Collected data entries
*** Begin section ***
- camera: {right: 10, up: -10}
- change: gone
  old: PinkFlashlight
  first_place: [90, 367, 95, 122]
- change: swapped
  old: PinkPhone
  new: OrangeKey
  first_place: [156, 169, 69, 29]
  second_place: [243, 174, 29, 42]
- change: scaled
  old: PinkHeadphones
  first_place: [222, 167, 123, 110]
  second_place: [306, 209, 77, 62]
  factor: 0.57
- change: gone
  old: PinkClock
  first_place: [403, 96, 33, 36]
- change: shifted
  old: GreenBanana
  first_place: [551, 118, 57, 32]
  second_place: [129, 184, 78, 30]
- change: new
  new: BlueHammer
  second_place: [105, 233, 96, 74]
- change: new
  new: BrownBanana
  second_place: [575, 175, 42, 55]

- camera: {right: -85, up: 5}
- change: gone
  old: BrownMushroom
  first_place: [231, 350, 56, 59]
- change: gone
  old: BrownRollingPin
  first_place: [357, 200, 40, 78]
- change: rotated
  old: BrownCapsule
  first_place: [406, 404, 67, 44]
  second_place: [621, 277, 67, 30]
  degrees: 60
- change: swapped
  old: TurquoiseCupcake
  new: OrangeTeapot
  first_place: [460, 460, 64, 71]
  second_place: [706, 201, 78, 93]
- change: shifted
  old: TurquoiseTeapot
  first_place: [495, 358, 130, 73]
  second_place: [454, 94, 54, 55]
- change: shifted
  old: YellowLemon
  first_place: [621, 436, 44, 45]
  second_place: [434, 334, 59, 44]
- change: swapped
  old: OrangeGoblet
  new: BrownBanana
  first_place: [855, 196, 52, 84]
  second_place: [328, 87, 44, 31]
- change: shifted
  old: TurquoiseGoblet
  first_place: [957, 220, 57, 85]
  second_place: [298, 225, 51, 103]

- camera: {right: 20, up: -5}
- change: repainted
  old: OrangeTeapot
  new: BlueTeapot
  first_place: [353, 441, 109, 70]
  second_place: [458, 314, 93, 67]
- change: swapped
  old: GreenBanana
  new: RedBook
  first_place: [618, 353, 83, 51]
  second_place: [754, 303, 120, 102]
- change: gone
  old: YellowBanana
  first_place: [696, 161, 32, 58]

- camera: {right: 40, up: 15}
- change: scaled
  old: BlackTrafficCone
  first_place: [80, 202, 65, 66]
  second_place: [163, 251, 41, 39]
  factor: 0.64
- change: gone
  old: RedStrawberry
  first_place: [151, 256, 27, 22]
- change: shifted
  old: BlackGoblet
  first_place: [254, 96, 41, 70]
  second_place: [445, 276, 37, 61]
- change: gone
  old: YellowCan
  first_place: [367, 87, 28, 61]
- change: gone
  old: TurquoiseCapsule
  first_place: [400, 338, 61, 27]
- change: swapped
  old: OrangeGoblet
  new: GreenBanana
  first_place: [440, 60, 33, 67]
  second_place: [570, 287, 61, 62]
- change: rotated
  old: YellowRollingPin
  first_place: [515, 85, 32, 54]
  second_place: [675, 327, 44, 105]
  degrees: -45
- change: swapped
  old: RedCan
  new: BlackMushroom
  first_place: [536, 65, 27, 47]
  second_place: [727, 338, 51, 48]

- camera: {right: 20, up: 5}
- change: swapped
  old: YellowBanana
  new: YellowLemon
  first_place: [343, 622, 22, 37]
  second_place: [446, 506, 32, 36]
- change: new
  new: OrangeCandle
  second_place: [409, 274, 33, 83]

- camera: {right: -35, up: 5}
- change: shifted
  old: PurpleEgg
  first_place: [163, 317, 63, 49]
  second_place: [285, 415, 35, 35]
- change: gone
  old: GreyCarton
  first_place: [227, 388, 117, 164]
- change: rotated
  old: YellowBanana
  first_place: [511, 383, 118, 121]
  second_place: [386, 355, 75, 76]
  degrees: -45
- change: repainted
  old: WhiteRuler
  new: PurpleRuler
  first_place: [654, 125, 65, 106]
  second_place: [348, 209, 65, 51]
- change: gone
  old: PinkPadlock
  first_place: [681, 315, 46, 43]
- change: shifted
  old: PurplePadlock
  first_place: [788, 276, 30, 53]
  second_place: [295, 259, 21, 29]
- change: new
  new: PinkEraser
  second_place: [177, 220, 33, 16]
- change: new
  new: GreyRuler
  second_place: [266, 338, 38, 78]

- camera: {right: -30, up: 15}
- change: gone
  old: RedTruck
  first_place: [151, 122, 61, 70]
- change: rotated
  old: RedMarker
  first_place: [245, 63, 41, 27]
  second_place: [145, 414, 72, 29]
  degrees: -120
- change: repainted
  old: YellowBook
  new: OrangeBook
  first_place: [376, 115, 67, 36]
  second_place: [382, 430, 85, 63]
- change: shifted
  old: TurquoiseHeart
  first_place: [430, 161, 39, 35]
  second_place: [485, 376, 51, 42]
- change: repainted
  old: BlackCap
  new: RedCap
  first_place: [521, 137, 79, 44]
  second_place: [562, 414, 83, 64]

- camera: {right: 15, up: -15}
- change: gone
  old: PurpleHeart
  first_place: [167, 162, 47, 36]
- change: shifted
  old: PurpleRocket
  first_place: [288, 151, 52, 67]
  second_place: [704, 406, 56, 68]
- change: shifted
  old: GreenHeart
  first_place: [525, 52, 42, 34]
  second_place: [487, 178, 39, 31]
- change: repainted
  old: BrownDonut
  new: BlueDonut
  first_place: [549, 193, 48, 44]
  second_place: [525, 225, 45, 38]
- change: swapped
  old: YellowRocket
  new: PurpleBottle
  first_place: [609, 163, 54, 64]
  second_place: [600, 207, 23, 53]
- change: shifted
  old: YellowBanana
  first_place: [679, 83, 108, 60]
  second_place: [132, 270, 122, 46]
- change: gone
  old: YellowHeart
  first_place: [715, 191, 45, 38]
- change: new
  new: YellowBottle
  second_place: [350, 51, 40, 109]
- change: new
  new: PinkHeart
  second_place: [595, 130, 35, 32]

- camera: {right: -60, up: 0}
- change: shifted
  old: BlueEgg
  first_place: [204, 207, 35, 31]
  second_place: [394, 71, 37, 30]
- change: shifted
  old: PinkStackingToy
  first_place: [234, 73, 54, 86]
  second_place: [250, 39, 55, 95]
*** End section ***
Write the data out again in full. Match it word for word.

## ANSWER TO THIS EXERCISE:
- camera: {right: 10, up: -10}
- change: gone
  old: PinkFlashlight
  first_place: [90, 367, 95, 122]
- change: swapped
  old: PinkPhone
  new: OrangeKey
  first_place: [156, 169, 69, 29]
  second_place: [243, 174, 29, 42]
- change: scaled
  old: PinkHeadphones
  first_place: [222, 167, 123, 110]
  second_place: [306, 209, 77, 62]
  factor: 0.57
- change: gone
  old: PinkClock
  first_place: [403, 96, 33, 36]
- change: shifted
  old: GreenBanana
  first_place: [551, 118, 57, 32]
  second_place: [129, 184, 78, 30]
- change: new
  new: BlueHammer
  second_place: [105, 233, 96, 74]
- change: new
  new: BrownBanana
  second_place: [575, 175, 42, 55]

- camera: {right: -85, up: 5}
- change: gone
  old: BrownMushroom
  first_place: [231, 350, 56, 59]
- change: gone
  old: BrownRollingPin
  first_place: [357, 200, 40, 78]
- change: rotated
  old: BrownCapsule
  first_place: [406, 404, 67, 44]
  second_place: [621, 277, 67, 30]
  degrees: 60
- change: swapped
  old: TurquoiseCupcake
  new: OrangeTeapot
  first_place: [460, 460, 64, 71]
  second_place: [706, 201, 78, 93]
- change: shifted
  old: TurquoiseTeapot
  first_place: [495, 358, 130, 73]
  second_place: [454, 94, 54, 55]
- change: shifted
  old: YellowLemon
  first_place: [621, 436, 44, 45]
  second_place: [434, 334, 59, 44]
- change: swapped
  old: OrangeGoblet
  new: BrownBanana
  first_place: [855, 196, 52, 84]
  second_place: [328, 87, 44, 31]
- change: shifted
  old: TurquoiseGoblet
  first_place: [957, 220, 57, 85]
  second_place: [298, 225, 51, 103]

- camera: {right: 20, up: -5}
- change: repainted
  old: OrangeTeapot
  new: BlueTeapot
  first_place: [353, 441, 109, 70]
  second_place: [458, 314, 93, 67]
- change: swapped
  old: GreenBanana
  new: RedBook
  first_place: [618, 353, 83, 51]
  second_place: [754, 303, 120, 102]
- change: gone
  old: YellowBanana
  first_place: [696, 161, 32, 58]

- camera: {right: 40, up: 15}
- change: scaled
  old: BlackTrafficCone
  first_place: [80, 202, 65, 66]
  second_place: [163, 251, 41, 39]
  factor: 0.64
- change: gone
  old: RedStrawberry
  first_place: [151, 256, 27, 22]
- change: shifted
  old: BlackGoblet
  first_place: [254, 96, 41, 70]
  second_place: [445, 276, 37, 61]
- change: gone
  old: YellowCan
  first_place: [367, 87, 28, 61]
- change: gone
  old: TurquoiseCapsule
  first_place: [400, 338, 61, 27]
- change: swapped
  old: OrangeGoblet
  new: GreenBanana
  first_place: [440, 60, 33, 67]
  second_place: [570, 287, 61, 62]
- change: rotated
  old: YellowRollingPin
  first_place: [515, 85, 32, 54]
  second_place: [675, 327, 44, 105]
  degrees: -45
- change: swapped
  old: RedCan
  new: BlackMushroom
  first_place: [536, 65, 27, 47]
  second_place: [727, 338, 51, 48]

- camera: {right: 20, up: 5}
- change: swapped
  old: YellowBanana
  new: YellowLemon
  first_place: [343, 622, 22, 37]
  second_place: [446, 506, 32, 36]
- change: new
  new: OrangeCandle
  second_place: [409, 274, 33, 83]

- camera: {right: -35, up: 5}
- change: shifted
  old: PurpleEgg
  first_place: [163, 317, 63, 49]
  second_place: [285, 415, 35, 35]
- change: gone
  old: GreyCarton
  first_place: [227, 388, 117, 164]
- change: rotated
  old: YellowBanana
  first_place: [511, 383, 118, 121]
  second_place: [386, 355, 75, 76]
  degrees: -45
- change: repainted
  old: WhiteRuler
  new: PurpleRuler
  first_place: [654, 125, 65, 106]
  second_place: [348, 209, 65, 51]
- change: gone
  old: PinkPadlock
  first_place: [681, 315, 46, 43]
- change: shifted
  old: PurplePadlock
  first_place: [788, 276, 30, 53]
  second_place: [295, 259, 21, 29]
- change: new
  new: PinkEraser
  second_place: [177, 220, 33, 16]
- change: new
  new: GreyRuler
  second_place: [266, 338, 38, 78]

- camera: {right: -30, up: 15}
- change: gone
  old: RedTruck
  first_place: [151, 122, 61, 70]
- change: rotated
  old: RedMarker
  first_place: [245, 63, 41, 27]
  second_place: [145, 414, 72, 29]
  degrees: -120
- change: repainted
  old: YellowBook
  new: OrangeBook
  first_place: [376, 115, 67, 36]
  second_place: [382, 430, 85, 63]
- change: shifted
  old: TurquoiseHeart
  first_place: [430, 161, 39, 35]
  second_place: [485, 376, 51, 42]
- change: repainted
  old: BlackCap
  new: RedCap
  first_place: [521, 137, 79, 44]
  second_place: [562, 414, 83, 64]

- camera: {right: 15, up: -15}
- change: gone
  old: PurpleHeart
  first_place: [167, 162, 47, 36]
- change: shifted
  old: PurpleRocket
  first_place: [288, 151, 52, 67]
  second_place: [704, 406, 56, 68]
- change: shifted
  old: GreenHeart
  first_place: [525, 52, 42, 34]
  second_place: [487, 178, 39, 31]
- change: repainted
  old: BrownDonut
  new: BlueDonut
  first_place: [549, 193, 48, 44]
  second_place: [525, 225, 45, 38]
- change: swapped
  old: YellowRocket
  new: PurpleBottle
  first_place: [609, 163, 54, 64]
  second_place: [600, 207, 23, 53]
- change: shifted
  old: YellowBanana
  first_place: [679, 83, 108, 60]
  second_place: [132, 270, 122, 46]
- change: gone
  old: YellowHeart
  first_place: [715, 191, 45, 38]
- change: new
  new: YellowBottle
  second_place: [350, 51, 40, 109]
- change: new
  new: PinkHeart
  second_place: [595, 130, 35, 32]

- camera: {right: -60, up: 0}
- change: shifted
  old: BlueEgg
  first_place: [204, 207, 35, 31]
  second_place: [394, 71, 37, 30]
- change: shifted
  old: PinkStackingToy
  first_place: [234, 73, 54, 86]
  second_place: [250, 39, 55, 95]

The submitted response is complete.